▶ _Instructions for the task_: From the line that contains "none -> lime brick G3:G6 level 1" down to the last line of the data below, restate every line word for word, skipping any images.

►

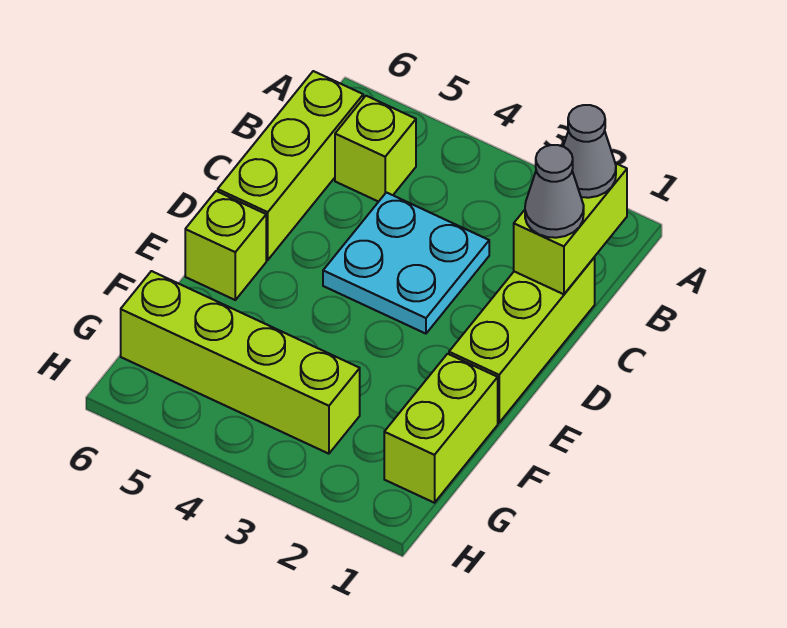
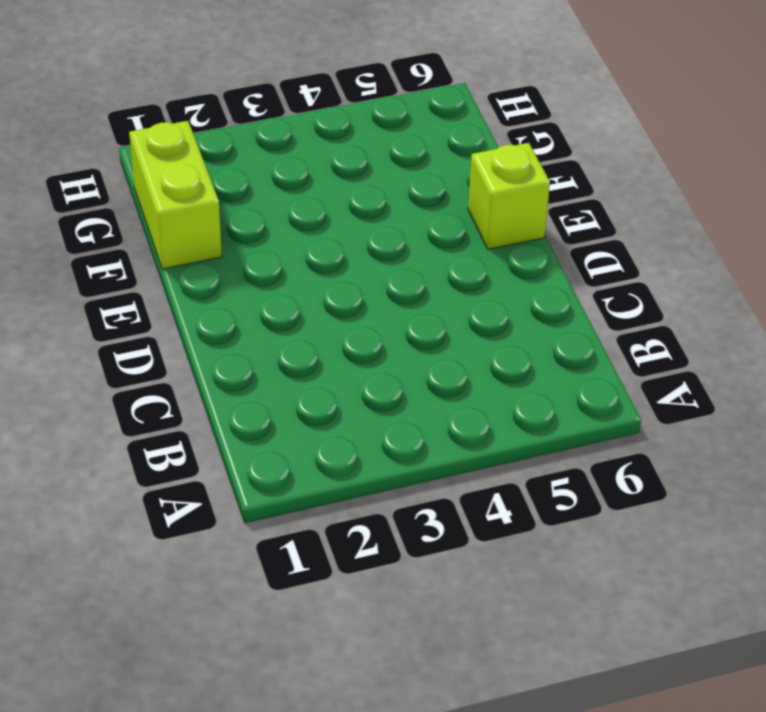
none -> lime brick B5 level 1
none -> lime brick B6:D6 level 1

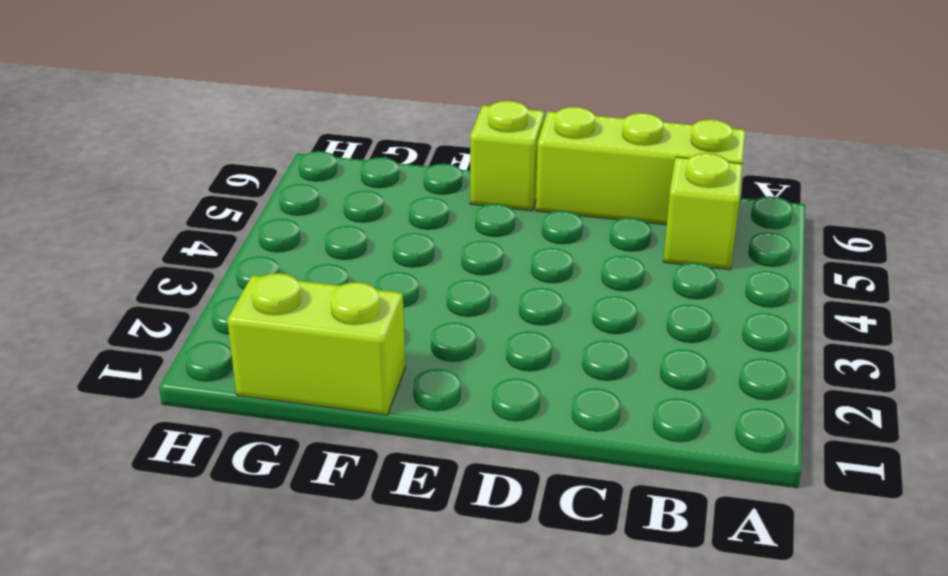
none -> lime brick C1:E1 level 1
none -> cyan plate C3:D4 level 1

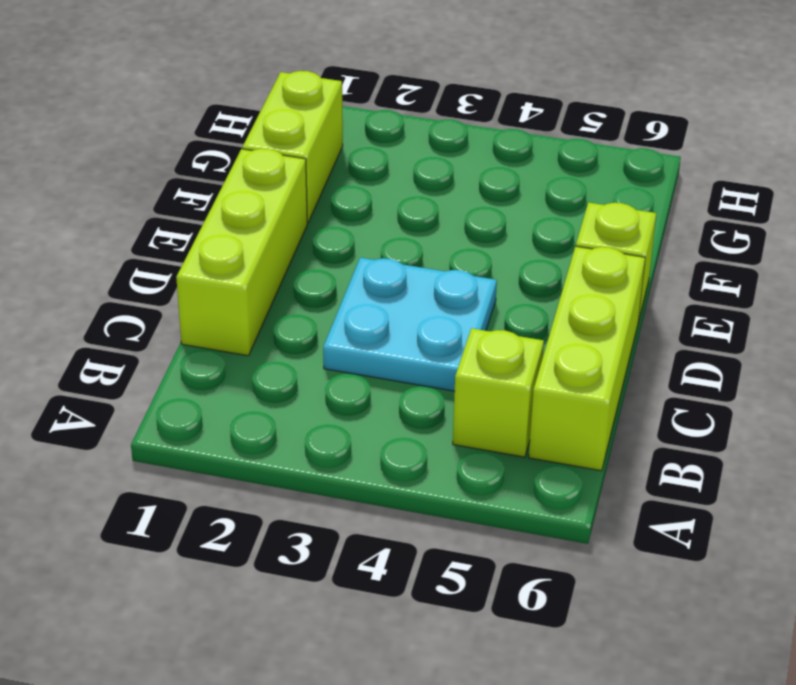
none -> lime brick G3:G6 level 1
none -> lime brick B1:C1 level 2

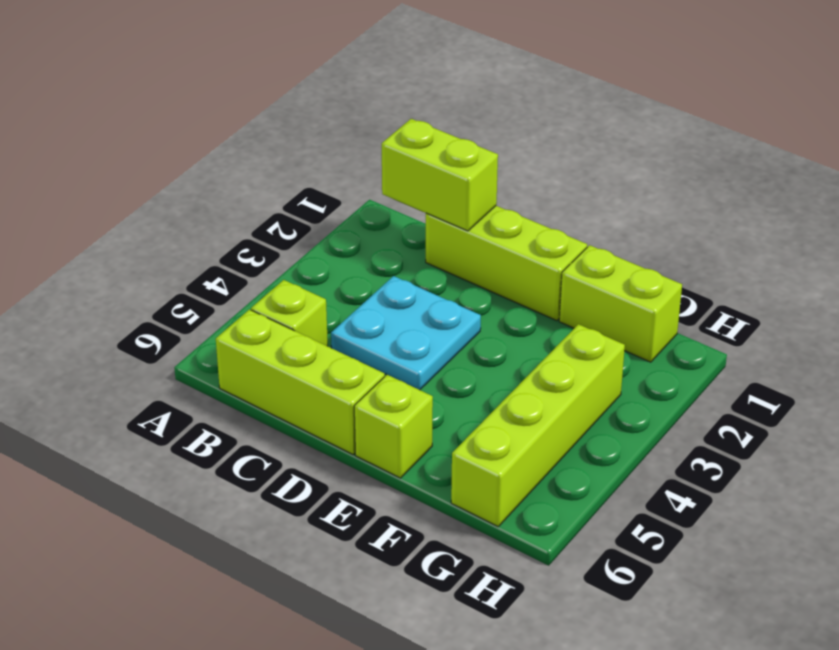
none -> grey cone B1 level 3
none -> grey cone C1 level 3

◄

▶ _Answer box_:
none -> lime brick G3:G6 level 1
none -> lime brick B1:C1 level 2

none -> grey cone B1 level 3
none -> grey cone C1 level 3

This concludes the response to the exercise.